--- TASK BRIEF ---
Repeat verbatim each line from the line with "yellow jar: 2 -> 4" to the end of the entries. Pictures do not belong in the copy.

(Stored records)
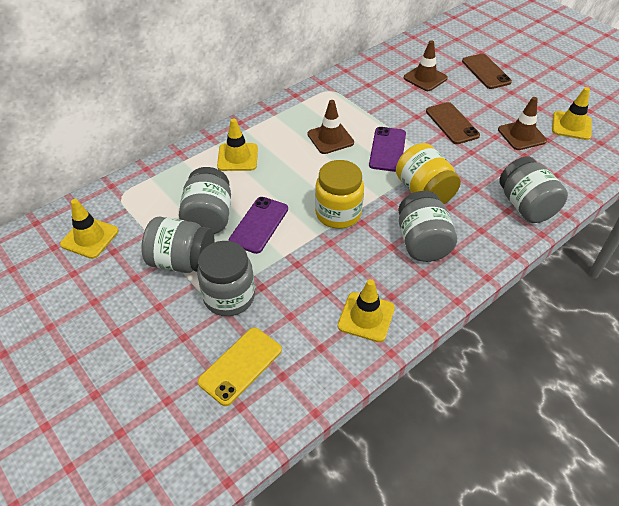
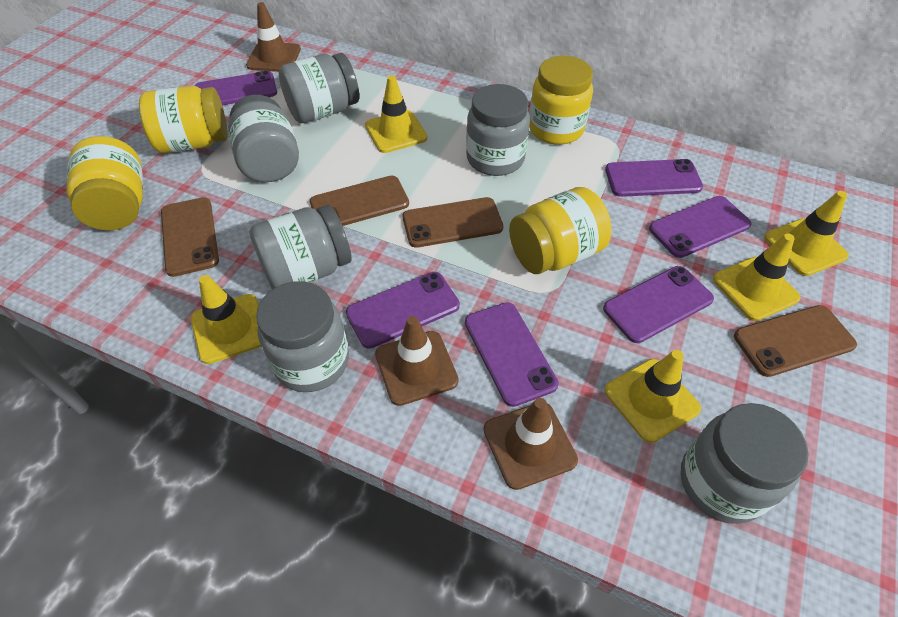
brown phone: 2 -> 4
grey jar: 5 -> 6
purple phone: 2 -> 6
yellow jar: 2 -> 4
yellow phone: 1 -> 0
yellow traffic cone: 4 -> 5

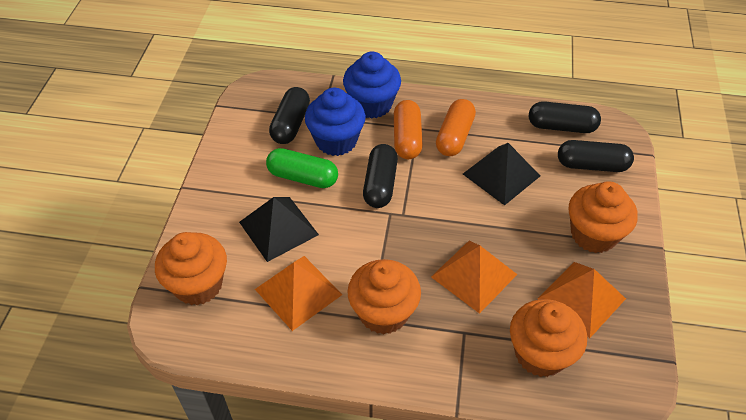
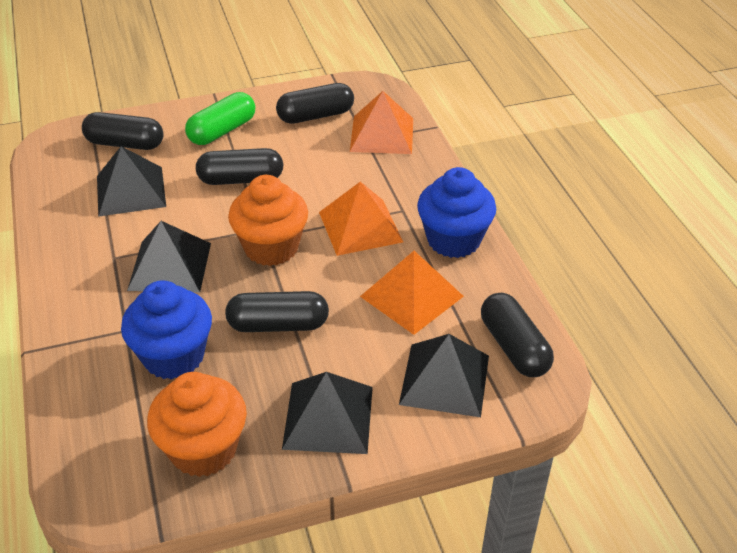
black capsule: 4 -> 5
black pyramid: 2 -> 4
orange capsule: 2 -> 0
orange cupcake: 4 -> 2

--- TASK RESPONSE ---
yellow jar: 2 -> 4
yellow phone: 1 -> 0
yellow traffic cone: 4 -> 5

black capsule: 4 -> 5
black pyramid: 2 -> 4
orange capsule: 2 -> 0
orange cupcake: 4 -> 2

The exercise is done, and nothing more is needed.